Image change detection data
----------

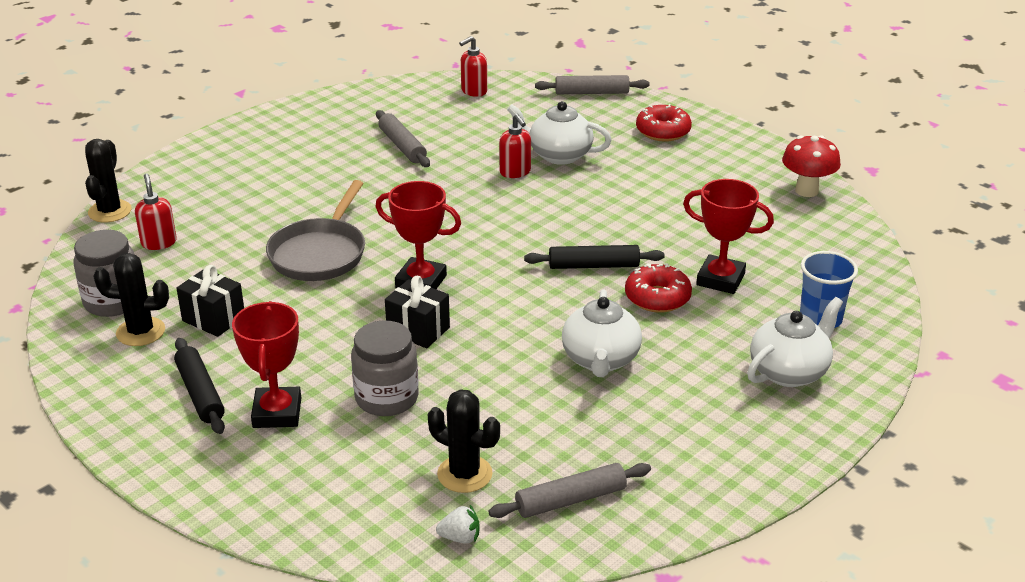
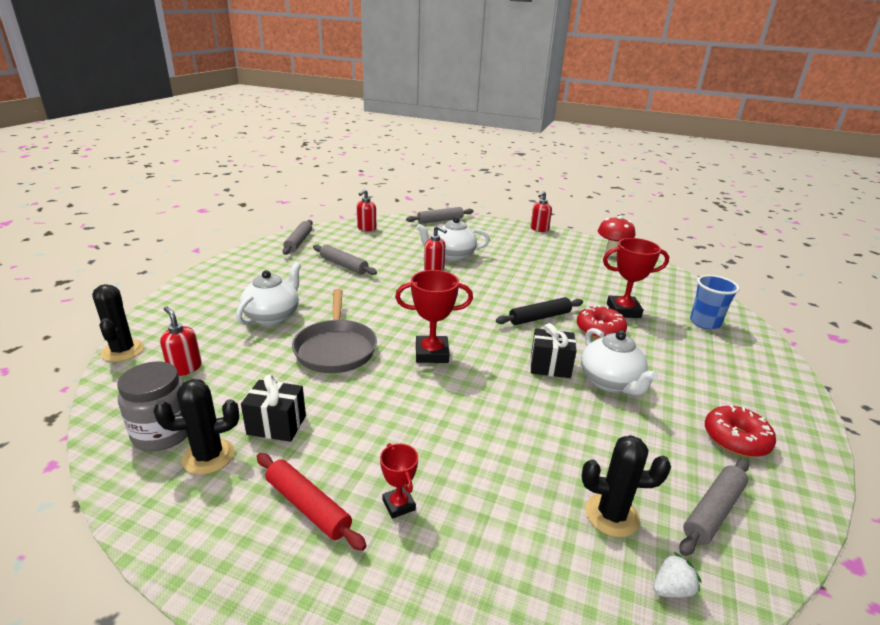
camera: 25 degrees left, 5 degrees down
(200, 393) = (308, 506): black rolling pin -> red rolling pin
(277, 413) = (398, 505): red trophy -> red trophy, size x0.57
(369, 100) = (299, 242): none -> grey rolling pin
(387, 398) = (485, 459): grey jar -> none
(418, 330) = (461, 392): black gift -> black gift (550, 366)
(663, 131) = (501, 234): red donut -> red donut (736, 439)
(733, 131) = (539, 229): none -> red soap dispenser
(789, 371) = (729, 360): white teapot -> white teapot (273, 316)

----------

Brief:
All entries above are to be restated exactly, with every image omitted.

Response below:
camera: 25 degrees left, 5 degrees down
(200, 393) = (308, 506): black rolling pin -> red rolling pin
(277, 413) = (398, 505): red trophy -> red trophy, size x0.57
(369, 100) = (299, 242): none -> grey rolling pin
(387, 398) = (485, 459): grey jar -> none
(418, 330) = (461, 392): black gift -> black gift (550, 366)
(663, 131) = (501, 234): red donut -> red donut (736, 439)
(733, 131) = (539, 229): none -> red soap dispenser
(789, 371) = (729, 360): white teapot -> white teapot (273, 316)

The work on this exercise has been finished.